Spatial grounding data:
◆ ◆ ◆ ◆ ◆ ◆ ◆
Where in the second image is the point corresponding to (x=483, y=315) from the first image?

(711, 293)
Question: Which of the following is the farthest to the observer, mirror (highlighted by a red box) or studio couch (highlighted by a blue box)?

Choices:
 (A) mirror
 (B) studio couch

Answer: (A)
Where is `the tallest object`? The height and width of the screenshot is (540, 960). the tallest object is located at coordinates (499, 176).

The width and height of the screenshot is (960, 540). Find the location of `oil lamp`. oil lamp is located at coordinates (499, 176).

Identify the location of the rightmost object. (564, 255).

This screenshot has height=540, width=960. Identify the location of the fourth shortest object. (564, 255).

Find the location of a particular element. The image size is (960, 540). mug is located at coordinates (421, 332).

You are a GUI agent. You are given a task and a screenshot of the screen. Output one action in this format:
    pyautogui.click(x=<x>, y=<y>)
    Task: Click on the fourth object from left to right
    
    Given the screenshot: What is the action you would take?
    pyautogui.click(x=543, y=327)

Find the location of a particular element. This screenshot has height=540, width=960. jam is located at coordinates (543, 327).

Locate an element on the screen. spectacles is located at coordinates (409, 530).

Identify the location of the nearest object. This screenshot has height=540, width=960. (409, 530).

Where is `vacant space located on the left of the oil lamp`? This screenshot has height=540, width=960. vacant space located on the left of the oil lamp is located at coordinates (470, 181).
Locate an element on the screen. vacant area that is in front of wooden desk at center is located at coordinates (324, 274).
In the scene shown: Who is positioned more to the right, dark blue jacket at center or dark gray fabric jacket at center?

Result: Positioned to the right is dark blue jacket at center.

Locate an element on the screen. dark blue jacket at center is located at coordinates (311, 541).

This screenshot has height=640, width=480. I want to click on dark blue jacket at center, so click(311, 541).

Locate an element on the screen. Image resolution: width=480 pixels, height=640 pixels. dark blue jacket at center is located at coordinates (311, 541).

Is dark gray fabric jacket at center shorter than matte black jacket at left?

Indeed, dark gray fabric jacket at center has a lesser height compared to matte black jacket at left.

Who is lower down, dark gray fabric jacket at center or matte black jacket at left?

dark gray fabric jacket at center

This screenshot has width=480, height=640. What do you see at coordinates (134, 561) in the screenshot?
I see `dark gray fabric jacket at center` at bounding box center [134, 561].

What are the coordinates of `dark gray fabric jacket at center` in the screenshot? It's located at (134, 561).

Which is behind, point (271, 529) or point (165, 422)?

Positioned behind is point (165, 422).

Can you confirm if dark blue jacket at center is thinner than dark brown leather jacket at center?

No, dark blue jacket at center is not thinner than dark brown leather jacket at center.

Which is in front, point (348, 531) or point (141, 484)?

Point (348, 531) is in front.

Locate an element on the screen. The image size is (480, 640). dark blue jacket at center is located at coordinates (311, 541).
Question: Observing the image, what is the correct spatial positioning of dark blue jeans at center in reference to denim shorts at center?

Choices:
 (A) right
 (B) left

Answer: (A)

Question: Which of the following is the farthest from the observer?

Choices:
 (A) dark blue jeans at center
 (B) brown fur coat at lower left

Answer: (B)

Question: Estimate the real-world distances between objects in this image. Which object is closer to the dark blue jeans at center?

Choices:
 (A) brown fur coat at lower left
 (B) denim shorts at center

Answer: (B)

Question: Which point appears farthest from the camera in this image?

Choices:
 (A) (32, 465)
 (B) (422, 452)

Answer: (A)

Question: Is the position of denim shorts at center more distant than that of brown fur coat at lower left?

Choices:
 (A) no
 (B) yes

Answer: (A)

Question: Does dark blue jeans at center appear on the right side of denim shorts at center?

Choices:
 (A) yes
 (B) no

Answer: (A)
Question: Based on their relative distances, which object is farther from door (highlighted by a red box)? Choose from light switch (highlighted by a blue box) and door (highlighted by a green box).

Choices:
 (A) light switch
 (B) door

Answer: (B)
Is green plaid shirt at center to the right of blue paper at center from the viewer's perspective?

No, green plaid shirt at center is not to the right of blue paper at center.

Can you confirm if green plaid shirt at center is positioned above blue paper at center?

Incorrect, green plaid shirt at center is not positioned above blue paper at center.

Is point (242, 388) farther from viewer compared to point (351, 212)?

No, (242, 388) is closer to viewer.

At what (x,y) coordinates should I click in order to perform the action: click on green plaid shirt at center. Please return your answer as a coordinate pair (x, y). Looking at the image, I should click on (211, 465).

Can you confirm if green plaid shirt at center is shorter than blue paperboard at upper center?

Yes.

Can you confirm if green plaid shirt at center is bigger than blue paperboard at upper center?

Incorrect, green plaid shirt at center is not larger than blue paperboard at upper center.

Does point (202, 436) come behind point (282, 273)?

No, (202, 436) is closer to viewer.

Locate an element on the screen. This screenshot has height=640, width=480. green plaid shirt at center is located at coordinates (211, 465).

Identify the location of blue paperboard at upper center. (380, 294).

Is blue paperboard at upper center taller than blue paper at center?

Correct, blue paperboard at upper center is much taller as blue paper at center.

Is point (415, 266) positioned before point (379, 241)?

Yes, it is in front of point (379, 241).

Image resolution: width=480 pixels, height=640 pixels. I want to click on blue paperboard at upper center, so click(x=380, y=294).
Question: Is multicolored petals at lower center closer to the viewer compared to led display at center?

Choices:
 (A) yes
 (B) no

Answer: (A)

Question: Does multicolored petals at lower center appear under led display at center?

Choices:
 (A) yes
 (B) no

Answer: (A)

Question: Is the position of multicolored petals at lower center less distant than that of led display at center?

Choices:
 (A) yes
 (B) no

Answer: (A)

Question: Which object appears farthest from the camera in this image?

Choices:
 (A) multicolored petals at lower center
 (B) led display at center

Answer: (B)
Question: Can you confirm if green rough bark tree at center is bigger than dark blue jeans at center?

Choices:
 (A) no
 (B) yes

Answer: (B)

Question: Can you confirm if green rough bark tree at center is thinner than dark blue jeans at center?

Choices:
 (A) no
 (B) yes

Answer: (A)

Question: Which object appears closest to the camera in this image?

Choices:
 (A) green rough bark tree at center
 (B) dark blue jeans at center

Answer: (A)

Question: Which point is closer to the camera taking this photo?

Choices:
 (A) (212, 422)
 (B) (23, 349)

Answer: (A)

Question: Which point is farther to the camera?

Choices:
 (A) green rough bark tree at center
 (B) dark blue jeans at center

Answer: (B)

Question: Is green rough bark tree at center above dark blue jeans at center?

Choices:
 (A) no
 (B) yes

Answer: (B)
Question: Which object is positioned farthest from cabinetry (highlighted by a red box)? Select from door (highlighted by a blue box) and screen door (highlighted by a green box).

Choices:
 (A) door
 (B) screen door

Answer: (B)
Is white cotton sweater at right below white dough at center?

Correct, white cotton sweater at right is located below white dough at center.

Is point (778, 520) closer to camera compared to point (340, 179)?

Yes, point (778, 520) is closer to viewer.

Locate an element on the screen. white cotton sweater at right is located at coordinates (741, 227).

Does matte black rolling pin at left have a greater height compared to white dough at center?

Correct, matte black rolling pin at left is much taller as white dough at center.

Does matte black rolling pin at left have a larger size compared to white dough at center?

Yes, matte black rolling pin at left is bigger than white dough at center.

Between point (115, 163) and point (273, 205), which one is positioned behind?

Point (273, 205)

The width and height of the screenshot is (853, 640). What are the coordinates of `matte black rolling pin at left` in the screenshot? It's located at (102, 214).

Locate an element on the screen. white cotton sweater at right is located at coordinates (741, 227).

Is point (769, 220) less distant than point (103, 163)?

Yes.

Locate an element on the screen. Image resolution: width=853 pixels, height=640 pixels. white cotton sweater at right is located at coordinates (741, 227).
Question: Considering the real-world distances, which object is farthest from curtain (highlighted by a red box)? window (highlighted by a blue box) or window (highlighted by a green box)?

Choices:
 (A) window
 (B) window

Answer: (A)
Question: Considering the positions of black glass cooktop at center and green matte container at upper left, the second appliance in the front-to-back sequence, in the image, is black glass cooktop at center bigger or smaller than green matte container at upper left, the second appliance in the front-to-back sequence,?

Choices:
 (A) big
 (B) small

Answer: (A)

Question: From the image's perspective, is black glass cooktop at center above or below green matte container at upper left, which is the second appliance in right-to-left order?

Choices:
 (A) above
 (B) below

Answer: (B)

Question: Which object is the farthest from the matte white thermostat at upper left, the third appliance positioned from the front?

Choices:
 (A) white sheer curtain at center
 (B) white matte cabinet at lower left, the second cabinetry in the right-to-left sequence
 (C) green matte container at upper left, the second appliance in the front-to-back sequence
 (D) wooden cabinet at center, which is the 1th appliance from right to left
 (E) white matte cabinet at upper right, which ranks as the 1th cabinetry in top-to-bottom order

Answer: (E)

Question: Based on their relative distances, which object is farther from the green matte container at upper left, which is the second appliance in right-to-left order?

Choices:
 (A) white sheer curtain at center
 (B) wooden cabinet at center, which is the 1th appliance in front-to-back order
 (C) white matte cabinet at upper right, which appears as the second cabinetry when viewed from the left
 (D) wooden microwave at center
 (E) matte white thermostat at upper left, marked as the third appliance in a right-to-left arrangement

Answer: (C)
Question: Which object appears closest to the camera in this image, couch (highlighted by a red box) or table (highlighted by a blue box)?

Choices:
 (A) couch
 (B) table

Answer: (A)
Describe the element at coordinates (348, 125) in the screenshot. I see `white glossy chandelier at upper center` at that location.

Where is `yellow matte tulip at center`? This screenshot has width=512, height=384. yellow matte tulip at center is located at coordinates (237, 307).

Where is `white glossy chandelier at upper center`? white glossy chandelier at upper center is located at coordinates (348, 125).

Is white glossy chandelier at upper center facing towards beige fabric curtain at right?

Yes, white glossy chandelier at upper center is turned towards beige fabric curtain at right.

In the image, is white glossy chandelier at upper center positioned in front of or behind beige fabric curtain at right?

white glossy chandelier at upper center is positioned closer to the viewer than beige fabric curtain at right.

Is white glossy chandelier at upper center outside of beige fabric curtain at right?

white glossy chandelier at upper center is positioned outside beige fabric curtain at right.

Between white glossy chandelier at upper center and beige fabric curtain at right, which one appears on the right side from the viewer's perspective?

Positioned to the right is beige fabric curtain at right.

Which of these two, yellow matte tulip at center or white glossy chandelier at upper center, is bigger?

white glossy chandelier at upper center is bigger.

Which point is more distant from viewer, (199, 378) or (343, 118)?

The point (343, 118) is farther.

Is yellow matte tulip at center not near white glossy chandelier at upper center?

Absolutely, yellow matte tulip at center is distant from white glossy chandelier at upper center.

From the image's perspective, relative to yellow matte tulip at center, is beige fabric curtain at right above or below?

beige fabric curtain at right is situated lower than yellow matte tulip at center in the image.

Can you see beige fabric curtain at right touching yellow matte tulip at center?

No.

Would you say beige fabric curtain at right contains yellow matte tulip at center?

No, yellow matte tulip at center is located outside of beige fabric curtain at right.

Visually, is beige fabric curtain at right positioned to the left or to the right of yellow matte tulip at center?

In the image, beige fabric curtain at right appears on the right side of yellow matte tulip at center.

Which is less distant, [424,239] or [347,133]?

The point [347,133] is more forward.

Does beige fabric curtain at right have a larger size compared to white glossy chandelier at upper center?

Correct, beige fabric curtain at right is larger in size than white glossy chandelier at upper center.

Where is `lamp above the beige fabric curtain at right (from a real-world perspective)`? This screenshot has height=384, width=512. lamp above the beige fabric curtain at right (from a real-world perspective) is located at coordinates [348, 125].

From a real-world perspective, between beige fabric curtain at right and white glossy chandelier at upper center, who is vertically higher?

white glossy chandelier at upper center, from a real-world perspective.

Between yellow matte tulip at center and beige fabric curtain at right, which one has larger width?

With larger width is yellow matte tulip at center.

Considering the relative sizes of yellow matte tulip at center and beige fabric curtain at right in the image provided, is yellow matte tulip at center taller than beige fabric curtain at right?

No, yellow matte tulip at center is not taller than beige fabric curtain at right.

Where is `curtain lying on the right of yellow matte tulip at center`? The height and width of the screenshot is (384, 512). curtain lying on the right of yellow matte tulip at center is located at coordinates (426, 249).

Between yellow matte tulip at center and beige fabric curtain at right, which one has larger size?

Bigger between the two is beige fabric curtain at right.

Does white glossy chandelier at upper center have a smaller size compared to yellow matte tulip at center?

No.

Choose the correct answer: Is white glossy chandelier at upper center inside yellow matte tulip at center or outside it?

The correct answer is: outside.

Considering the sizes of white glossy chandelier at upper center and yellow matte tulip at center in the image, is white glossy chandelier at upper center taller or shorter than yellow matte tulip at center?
◆ ◆ ◆ ◆ ◆ ◆ ◆
EXERCISE GOAL:
Reproduce verbatim the portion of the rows that begins with the first line and ends with the line containing "(B) studio couch", including both of those lines.

ANSWER SPACE:
Where in the second image is the point corresponding to (x=483, y=315) from the first image?

(711, 293)
Question: Which of the following is the farthest to the observer, mirror (highlighted by a red box) or studio couch (highlighted by a blue box)?

Choices:
 (A) mirror
 (B) studio couch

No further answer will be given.